▸ **Listing**:
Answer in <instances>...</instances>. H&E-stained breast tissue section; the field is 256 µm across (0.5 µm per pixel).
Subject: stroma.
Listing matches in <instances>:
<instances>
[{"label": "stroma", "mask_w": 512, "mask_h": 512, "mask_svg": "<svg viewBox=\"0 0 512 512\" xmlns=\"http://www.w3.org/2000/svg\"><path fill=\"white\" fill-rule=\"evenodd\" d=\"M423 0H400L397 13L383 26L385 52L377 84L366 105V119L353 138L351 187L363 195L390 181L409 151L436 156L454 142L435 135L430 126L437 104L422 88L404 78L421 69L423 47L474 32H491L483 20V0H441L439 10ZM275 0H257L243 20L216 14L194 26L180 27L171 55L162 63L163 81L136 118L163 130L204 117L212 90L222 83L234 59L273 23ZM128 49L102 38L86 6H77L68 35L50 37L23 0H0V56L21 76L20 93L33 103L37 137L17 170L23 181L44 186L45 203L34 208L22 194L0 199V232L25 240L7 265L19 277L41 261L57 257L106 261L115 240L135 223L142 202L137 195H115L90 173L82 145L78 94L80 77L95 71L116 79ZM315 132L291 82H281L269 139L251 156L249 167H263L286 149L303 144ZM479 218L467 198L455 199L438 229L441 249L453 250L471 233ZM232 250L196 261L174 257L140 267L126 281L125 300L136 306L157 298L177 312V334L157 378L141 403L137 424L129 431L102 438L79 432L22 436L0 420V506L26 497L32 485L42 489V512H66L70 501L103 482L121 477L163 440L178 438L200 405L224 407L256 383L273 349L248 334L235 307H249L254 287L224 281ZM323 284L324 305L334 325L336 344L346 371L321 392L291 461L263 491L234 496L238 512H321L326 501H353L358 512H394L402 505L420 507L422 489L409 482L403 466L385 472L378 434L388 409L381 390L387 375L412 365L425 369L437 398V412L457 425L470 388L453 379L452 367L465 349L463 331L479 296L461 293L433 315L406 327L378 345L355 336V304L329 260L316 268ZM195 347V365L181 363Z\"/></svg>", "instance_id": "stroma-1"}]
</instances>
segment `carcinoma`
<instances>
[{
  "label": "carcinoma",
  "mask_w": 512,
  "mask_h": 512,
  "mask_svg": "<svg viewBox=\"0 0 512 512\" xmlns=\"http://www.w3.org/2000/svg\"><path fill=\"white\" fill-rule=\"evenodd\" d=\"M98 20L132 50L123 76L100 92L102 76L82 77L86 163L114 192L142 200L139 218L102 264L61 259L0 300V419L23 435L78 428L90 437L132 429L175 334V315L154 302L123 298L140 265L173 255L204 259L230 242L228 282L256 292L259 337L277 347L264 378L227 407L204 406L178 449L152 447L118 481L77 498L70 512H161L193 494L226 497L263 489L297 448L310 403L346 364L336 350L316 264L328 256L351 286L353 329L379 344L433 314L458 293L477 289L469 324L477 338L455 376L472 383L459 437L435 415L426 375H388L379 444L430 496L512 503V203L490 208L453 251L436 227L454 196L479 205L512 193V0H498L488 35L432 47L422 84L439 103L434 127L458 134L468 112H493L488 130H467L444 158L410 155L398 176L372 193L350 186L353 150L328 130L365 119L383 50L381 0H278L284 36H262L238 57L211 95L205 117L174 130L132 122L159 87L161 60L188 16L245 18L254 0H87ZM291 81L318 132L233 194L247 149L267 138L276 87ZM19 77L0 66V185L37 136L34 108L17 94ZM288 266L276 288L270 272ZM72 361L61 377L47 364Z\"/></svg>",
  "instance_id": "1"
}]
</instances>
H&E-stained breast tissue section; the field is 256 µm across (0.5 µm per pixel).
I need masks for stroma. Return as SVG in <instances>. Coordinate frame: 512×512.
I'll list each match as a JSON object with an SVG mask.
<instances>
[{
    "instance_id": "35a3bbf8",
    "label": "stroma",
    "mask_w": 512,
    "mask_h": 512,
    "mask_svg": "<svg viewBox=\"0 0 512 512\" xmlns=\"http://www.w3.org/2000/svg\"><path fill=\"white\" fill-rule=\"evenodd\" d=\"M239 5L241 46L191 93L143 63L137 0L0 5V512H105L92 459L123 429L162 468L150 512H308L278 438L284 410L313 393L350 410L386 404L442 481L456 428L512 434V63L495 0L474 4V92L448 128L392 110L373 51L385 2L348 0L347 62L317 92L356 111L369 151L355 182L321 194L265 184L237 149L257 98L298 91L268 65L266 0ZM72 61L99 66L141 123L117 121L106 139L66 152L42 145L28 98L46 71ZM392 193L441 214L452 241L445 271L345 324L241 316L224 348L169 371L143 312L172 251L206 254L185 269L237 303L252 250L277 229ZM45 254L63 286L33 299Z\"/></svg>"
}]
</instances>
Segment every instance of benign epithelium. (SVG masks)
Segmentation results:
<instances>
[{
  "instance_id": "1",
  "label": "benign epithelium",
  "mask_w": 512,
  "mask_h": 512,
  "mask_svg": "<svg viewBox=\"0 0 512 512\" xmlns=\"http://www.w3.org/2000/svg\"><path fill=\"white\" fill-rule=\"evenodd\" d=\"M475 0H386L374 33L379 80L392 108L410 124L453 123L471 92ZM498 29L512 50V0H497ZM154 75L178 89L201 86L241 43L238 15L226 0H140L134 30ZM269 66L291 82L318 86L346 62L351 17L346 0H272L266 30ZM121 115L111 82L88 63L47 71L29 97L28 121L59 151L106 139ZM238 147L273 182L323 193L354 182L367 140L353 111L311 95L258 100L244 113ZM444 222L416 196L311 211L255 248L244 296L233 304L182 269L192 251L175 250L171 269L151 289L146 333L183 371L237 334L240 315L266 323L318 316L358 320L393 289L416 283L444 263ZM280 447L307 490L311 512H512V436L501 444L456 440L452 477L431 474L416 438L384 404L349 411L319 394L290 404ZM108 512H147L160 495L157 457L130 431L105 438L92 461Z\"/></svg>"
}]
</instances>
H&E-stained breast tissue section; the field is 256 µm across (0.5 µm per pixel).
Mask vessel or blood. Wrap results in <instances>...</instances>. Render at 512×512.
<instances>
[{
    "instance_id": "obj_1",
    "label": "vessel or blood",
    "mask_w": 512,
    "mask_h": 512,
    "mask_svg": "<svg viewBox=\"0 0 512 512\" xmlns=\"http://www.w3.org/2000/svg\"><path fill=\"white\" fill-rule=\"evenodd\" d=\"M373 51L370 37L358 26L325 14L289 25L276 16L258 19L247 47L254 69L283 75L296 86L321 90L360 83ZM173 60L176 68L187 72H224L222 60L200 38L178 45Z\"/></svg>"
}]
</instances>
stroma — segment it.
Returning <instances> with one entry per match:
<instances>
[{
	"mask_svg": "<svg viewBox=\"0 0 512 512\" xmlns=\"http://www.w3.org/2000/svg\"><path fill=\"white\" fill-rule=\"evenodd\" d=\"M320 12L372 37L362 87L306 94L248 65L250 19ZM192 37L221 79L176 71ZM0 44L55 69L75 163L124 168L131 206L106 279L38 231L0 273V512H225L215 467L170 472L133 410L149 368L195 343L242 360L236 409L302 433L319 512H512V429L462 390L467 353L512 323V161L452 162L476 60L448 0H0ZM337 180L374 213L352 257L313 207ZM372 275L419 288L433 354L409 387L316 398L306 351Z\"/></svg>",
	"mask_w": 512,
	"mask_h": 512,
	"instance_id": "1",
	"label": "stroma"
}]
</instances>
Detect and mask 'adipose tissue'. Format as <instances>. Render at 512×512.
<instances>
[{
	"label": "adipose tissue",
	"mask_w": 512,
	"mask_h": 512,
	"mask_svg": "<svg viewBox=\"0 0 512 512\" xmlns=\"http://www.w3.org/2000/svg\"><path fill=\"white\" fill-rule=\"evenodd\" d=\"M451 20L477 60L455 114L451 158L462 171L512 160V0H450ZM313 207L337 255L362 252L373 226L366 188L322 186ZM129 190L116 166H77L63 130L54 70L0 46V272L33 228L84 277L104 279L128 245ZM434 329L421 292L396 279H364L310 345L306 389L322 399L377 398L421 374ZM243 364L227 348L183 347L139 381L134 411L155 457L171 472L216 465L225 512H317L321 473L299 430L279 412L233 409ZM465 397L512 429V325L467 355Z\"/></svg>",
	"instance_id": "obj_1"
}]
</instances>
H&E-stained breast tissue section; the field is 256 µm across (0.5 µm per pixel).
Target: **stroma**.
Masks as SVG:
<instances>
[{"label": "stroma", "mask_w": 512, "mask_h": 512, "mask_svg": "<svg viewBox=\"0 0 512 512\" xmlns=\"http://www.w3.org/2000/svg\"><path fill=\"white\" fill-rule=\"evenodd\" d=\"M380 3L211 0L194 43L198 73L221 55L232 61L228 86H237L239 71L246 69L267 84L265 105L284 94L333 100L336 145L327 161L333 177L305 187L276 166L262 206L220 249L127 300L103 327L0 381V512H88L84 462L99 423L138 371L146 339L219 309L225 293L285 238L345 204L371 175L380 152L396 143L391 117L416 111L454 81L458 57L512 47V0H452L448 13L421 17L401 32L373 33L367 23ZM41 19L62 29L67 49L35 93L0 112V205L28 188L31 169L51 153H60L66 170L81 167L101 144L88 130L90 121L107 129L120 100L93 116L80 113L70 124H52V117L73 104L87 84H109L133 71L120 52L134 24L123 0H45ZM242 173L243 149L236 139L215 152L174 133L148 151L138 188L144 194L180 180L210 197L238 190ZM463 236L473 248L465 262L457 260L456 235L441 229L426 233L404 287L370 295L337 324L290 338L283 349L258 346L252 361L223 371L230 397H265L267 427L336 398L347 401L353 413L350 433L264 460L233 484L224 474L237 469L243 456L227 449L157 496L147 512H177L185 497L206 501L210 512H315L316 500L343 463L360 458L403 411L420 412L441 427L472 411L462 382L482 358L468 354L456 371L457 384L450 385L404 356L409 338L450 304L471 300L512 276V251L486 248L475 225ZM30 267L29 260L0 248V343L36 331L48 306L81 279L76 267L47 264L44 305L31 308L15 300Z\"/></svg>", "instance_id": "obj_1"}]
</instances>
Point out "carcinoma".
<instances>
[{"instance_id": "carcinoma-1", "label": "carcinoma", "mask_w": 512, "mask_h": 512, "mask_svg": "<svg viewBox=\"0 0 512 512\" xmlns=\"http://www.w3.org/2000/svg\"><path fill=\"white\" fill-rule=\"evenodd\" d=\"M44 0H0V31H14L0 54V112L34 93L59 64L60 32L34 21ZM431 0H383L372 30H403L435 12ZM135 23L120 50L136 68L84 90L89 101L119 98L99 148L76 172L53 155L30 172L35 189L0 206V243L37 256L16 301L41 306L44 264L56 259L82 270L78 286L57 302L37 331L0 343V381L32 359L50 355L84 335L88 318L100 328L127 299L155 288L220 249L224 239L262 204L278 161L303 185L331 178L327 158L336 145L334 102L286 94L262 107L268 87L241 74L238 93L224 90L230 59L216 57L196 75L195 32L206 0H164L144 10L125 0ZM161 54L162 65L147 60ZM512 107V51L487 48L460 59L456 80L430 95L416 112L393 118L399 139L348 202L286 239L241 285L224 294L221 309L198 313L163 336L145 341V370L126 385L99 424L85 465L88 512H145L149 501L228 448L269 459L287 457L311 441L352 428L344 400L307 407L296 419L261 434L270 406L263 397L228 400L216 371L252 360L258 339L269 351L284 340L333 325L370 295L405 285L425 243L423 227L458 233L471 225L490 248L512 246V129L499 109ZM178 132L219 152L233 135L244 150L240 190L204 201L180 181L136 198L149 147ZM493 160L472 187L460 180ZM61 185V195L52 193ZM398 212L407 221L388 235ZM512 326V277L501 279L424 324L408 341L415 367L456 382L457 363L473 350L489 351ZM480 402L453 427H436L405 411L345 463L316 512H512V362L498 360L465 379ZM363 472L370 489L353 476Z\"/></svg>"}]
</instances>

▸ **Set problem**:
Note every line above where the string "vessel" shows up, and copy those lines.

▸ **The completed task**:
Mask vessel or blood. Wrap results in <instances>...</instances>. Render at 512×512.
    "label": "vessel or blood",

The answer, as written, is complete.